[Object state comparisons]
++++++++++++++++++++
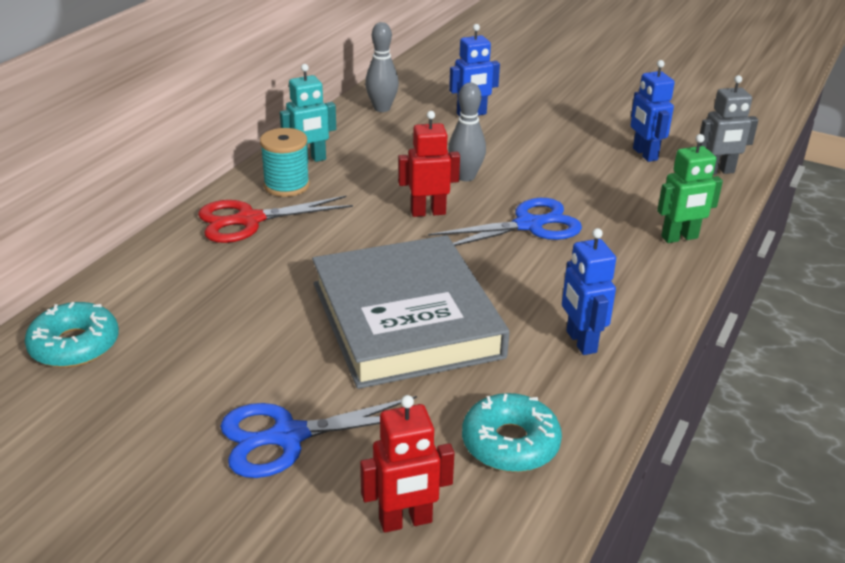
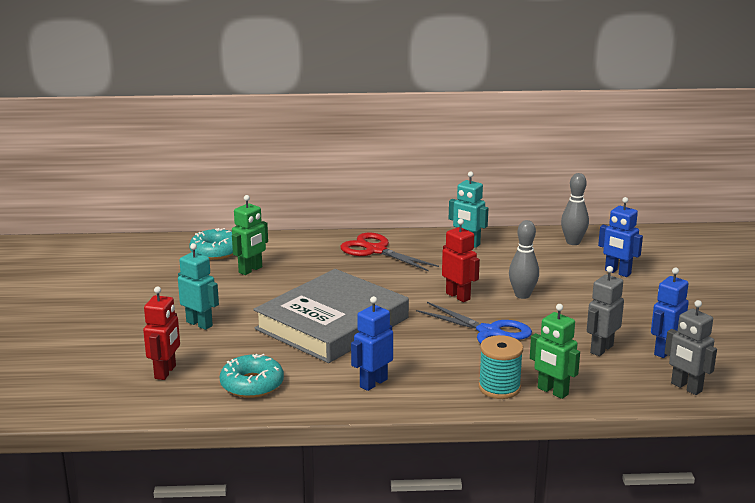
camera: 60 degrees right, 10 degrees down
(177, 333) = (250, 270): none -> green robot
(286, 186) = (428, 247): turquoise spool -> turquoise spool (499, 388)
(288, 436) = (199, 324): blue scissors -> turquoise robot
(405, 521) = (165, 372): red robot -> red robot turned 120 degrees counterclockwise
(616, 181) = (601, 349): none -> grey robot

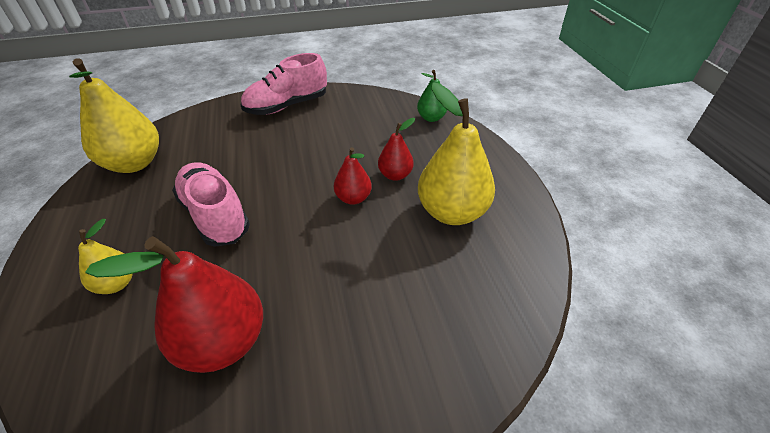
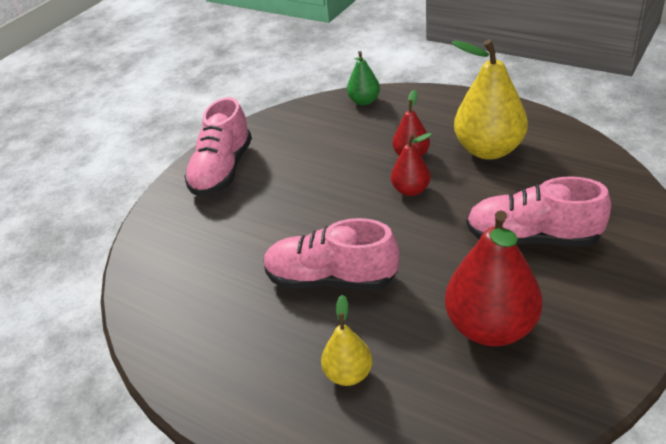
camera: 40 degrees left, 5 degrees down
(134, 163) = (169, 309): yellow pear -> none
(363, 305) = (532, 238): none -> pink shoe

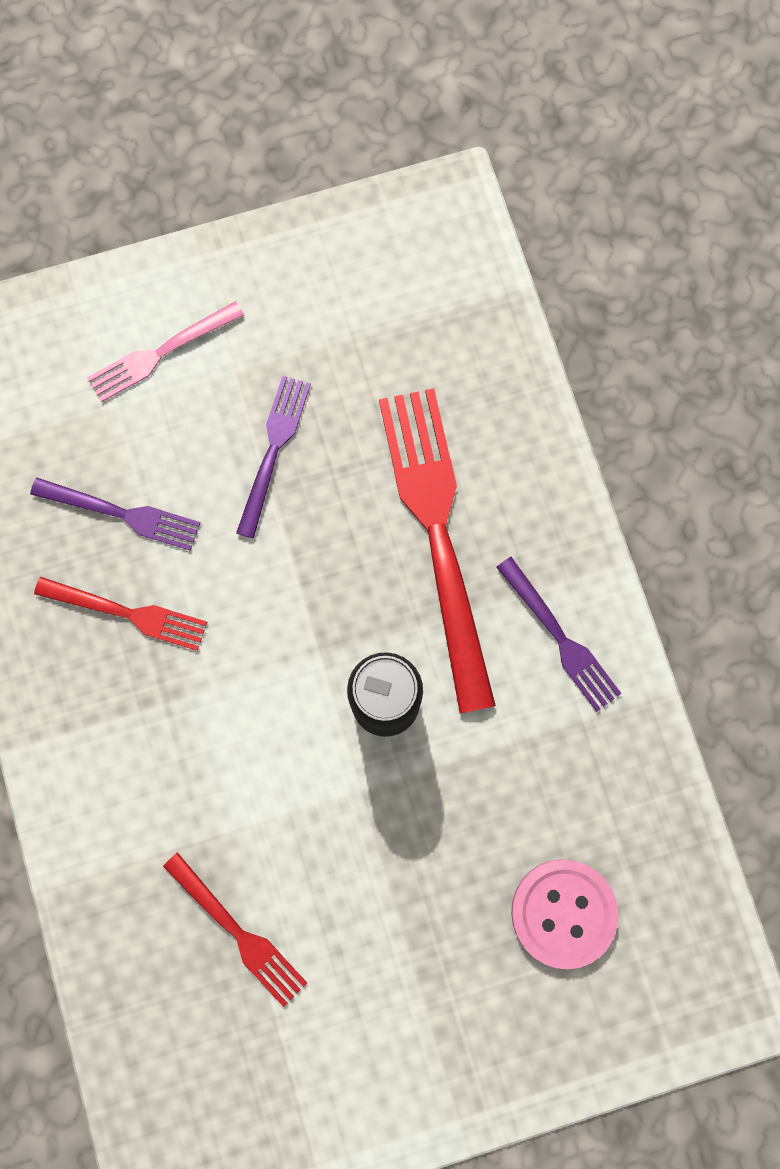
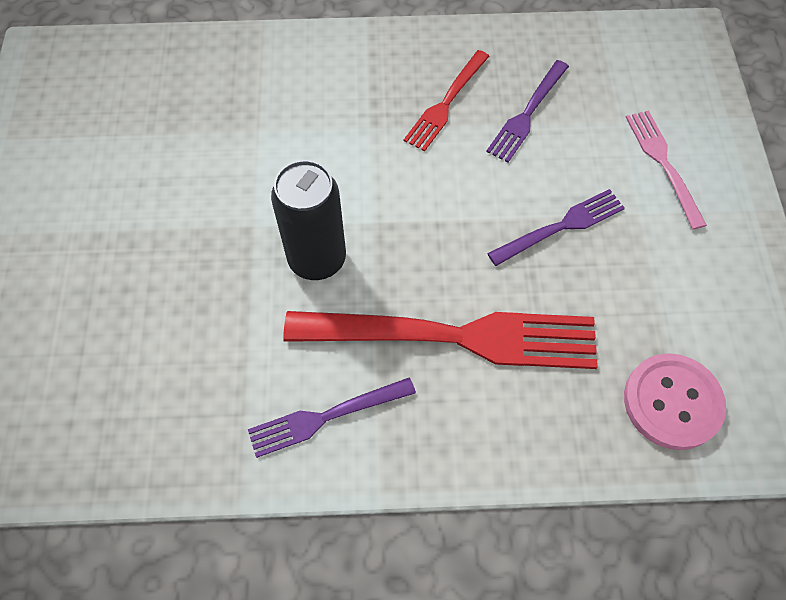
camera: 105 degrees right, 15 degrees down
(239, 933) = (184, 125): red fork -> none
(273, 449) = (561, 226): purple fork -> purple fork turned 60 degrees counterclockwise
(563, 912) = (91, 351): pink button -> pink button (672, 402)

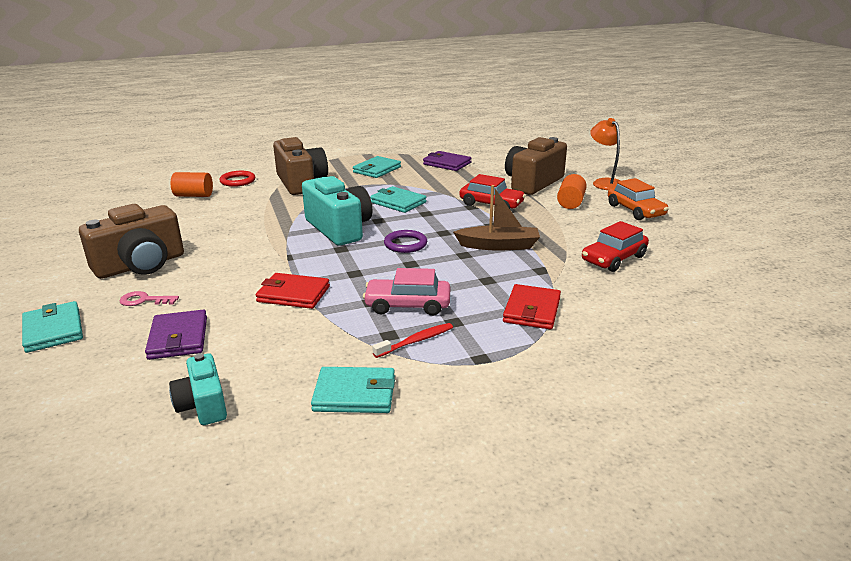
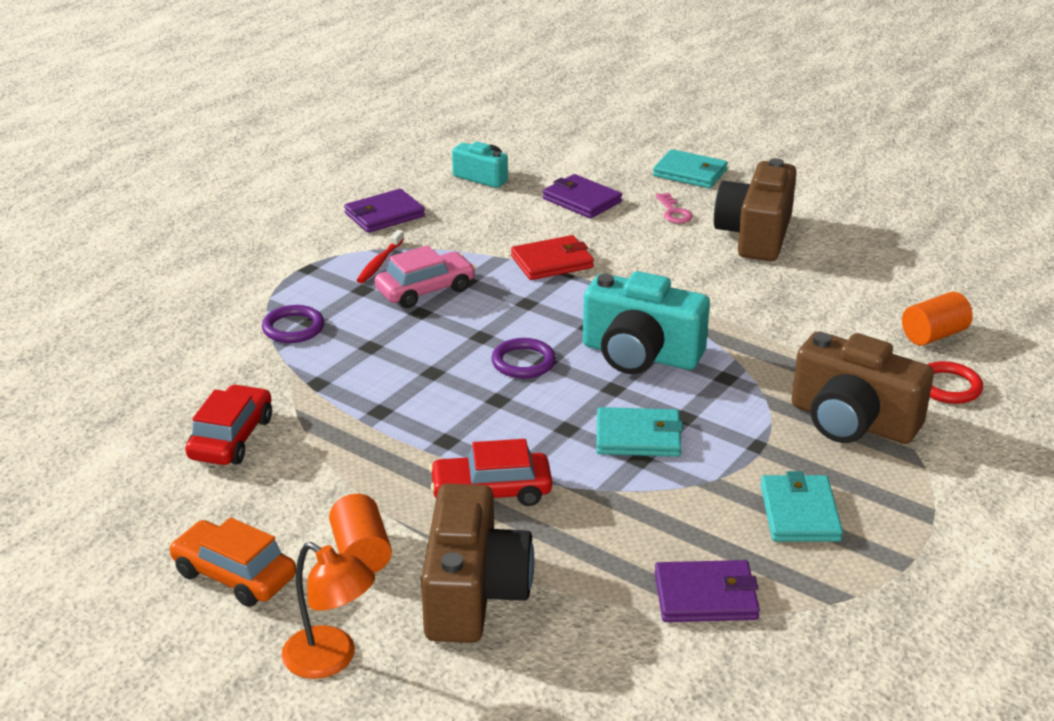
camera: 145 degrees right, 5 degrees up
(144, 300) = (674, 212): pink key -> pink key turned 105 degrees clockwise
(355, 394) = (384, 215): turquoise wallet -> purple wallet
(499, 246) = (401, 404): brown boat -> none
(532, 310) = (293, 328): red wallet -> purple ring

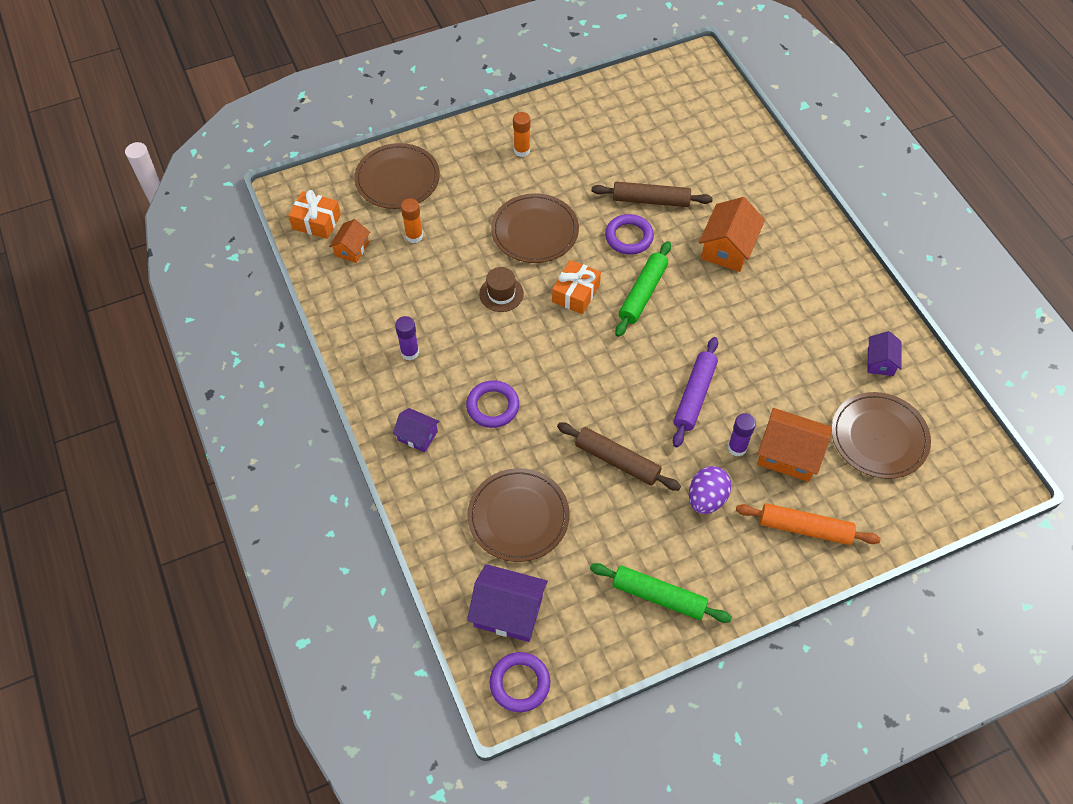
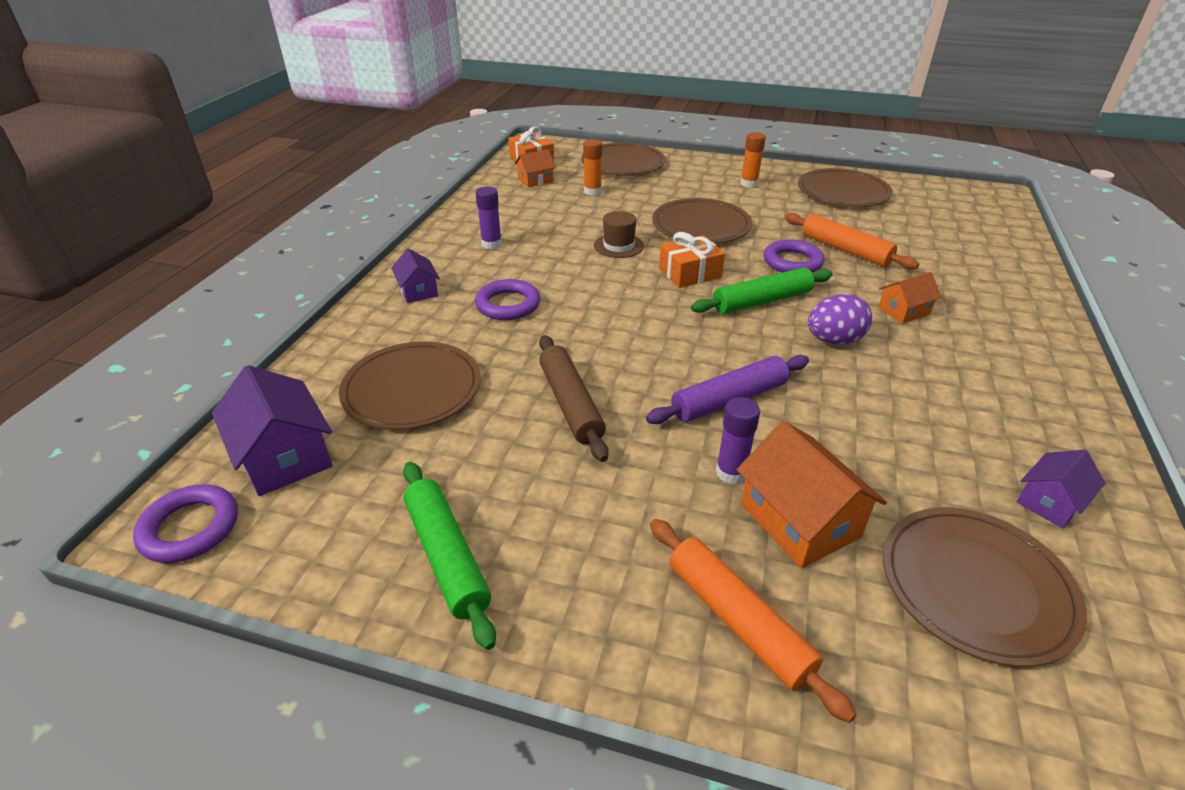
camera: 40 degrees right, 20 degrees down
(597, 121) = (843, 192): none -> brown plate
(650, 200) = (845, 250): brown rolling pin -> orange rolling pin
(706, 499) = (632, 497): purple egg -> purple egg (834, 340)
(728, 248) = (904, 311): orange house -> orange house, size x0.59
++++++++++++++++++++
• [ACTION ITEM] Output every record exactly, minus the pictures.

• [RESPONSE BOX]
camera: 60 degrees right, 10 degrees down
(177, 333) = (250, 270): none -> green robot
(286, 186) = (428, 247): turquoise spool -> turquoise spool (499, 388)
(288, 436) = (199, 324): blue scissors -> turquoise robot
(405, 521) = (165, 372): red robot -> red robot turned 120 degrees counterclockwise
(616, 181) = (601, 349): none -> grey robot

camera: 40 degrees left, 5 degrees down
(134, 163) = (169, 309): yellow pear -> none
(363, 305) = (532, 238): none -> pink shoe

camera: 105 degrees right, 15 degrees down
(239, 933) = (184, 125): red fork -> none
(273, 449) = (561, 226): purple fork -> purple fork turned 60 degrees counterclockwise
(563, 912) = (91, 351): pink button -> pink button (672, 402)

camera: 145 degrees right, 5 degrees up
(144, 300) = (674, 212): pink key -> pink key turned 105 degrees clockwise
(355, 394) = (384, 215): turquoise wallet -> purple wallet
(499, 246) = (401, 404): brown boat -> none
(532, 310) = (293, 328): red wallet -> purple ring

camera: 40 degrees right, 20 degrees down
(597, 121) = (843, 192): none -> brown plate
(650, 200) = (845, 250): brown rolling pin -> orange rolling pin
(706, 499) = (632, 497): purple egg -> purple egg (834, 340)
(728, 248) = (904, 311): orange house -> orange house, size x0.59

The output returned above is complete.